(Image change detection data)

· · · · · · ·

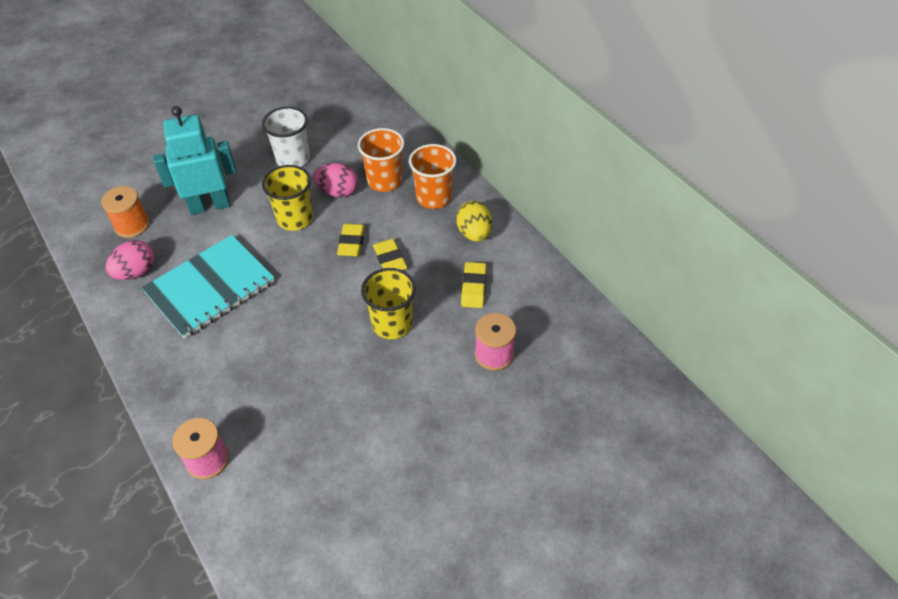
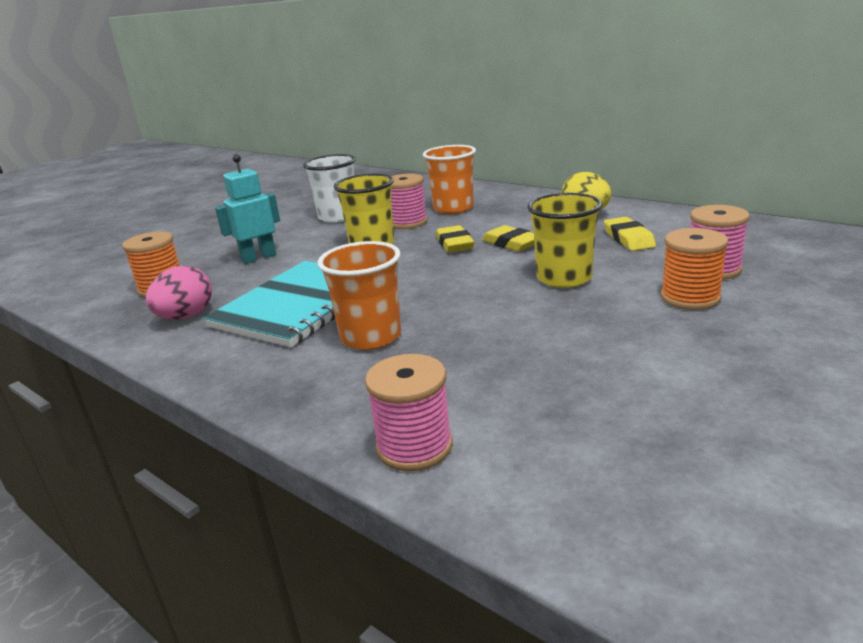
camera: 15 degrees left, 25 degrees down
(209, 206) = (258, 258): turquoise robot -> turquoise robot, size x0.66
(338, 192) = (407, 222): pink egg -> pink spool
(433, 197) = (517, 206): orange cup -> orange cup (371, 337)
(450, 382) = (690, 297): none -> orange spool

· · · · · · ·

▸ YOUR ASSIGNMENT
Produce an exact copy of the lines from the one containing "(433, 197) = (517, 206): orange" through the final line of the data, both ends included, and only those.

▸ OUTPUT OF THE TASK
(433, 197) = (517, 206): orange cup -> orange cup (371, 337)
(450, 382) = (690, 297): none -> orange spool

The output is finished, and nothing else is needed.